--- THE DATA Enclosed Below ---

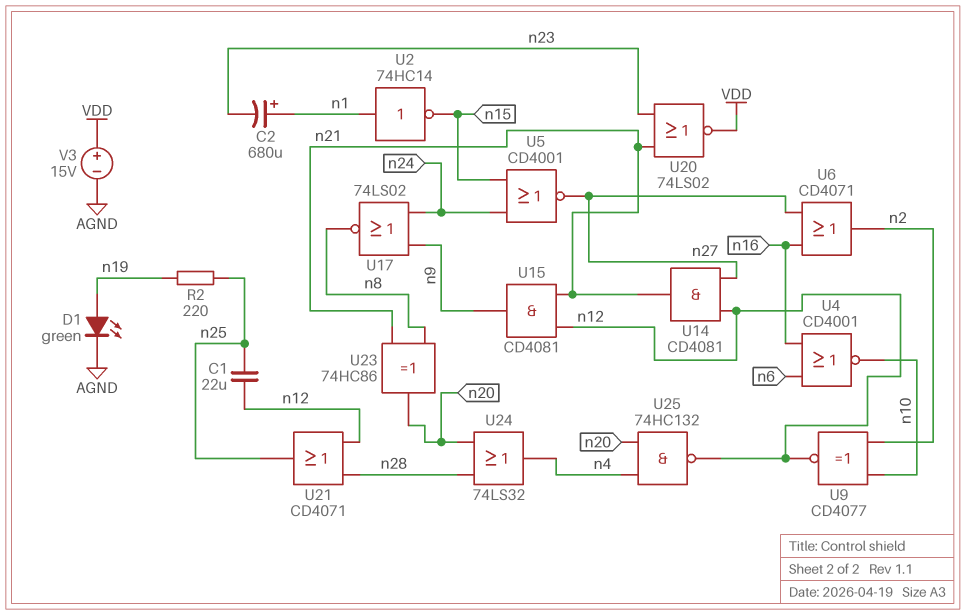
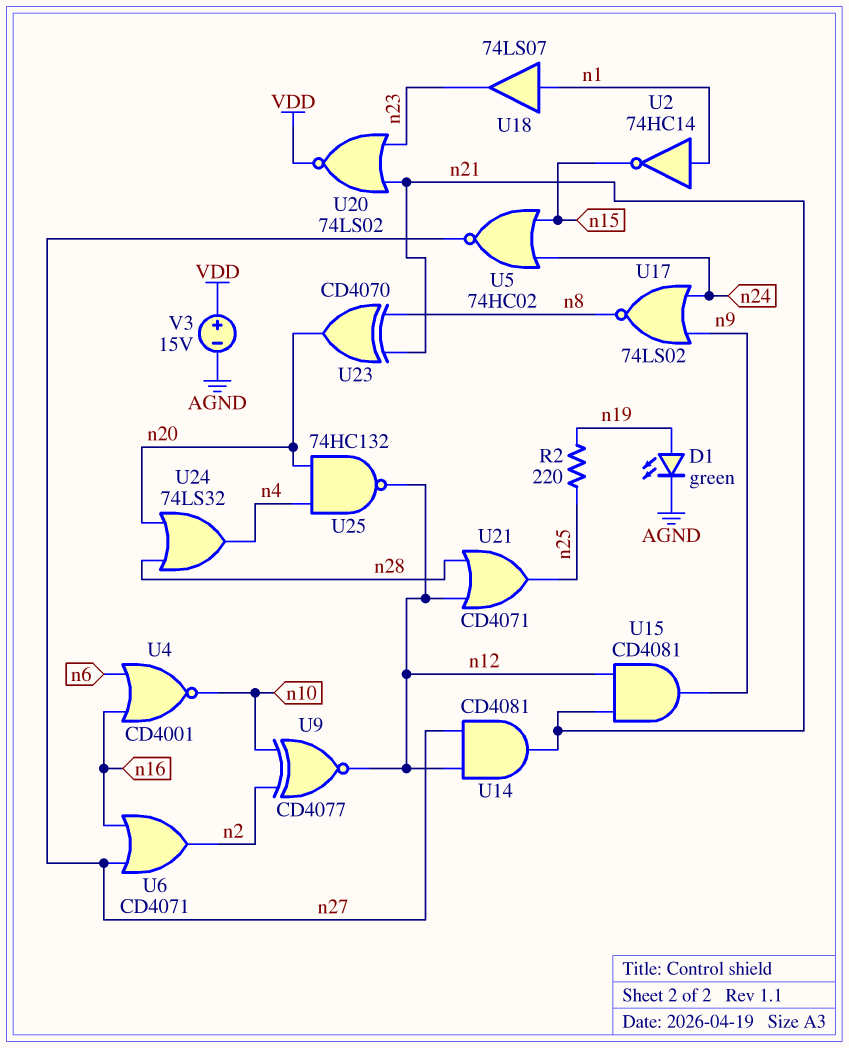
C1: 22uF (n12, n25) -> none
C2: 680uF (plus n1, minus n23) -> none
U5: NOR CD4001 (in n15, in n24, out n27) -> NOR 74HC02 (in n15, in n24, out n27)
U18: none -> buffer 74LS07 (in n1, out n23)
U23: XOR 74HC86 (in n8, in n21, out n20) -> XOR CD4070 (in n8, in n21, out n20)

--- End of Enclosed THE DATA ---
--- THE DATA Enclosed Below ---

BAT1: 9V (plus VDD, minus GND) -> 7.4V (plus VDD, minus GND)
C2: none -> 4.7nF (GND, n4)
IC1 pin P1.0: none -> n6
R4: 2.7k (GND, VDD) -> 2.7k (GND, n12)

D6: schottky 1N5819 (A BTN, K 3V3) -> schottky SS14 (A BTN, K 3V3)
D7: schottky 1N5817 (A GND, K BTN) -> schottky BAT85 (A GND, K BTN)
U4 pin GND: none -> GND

--- End of Enclosed THE DATA ---

The output should be exactly the lines above from the line containing "D6: schottky 1N5819" to the line containing "U4 pin GND: none -> GND", inclusive, with no other lines.

D6: schottky 1N5819 (A BTN, K 3V3) -> schottky SS14 (A BTN, K 3V3)
D7: schottky 1N5817 (A GND, K BTN) -> schottky BAT85 (A GND, K BTN)
U4 pin GND: none -> GND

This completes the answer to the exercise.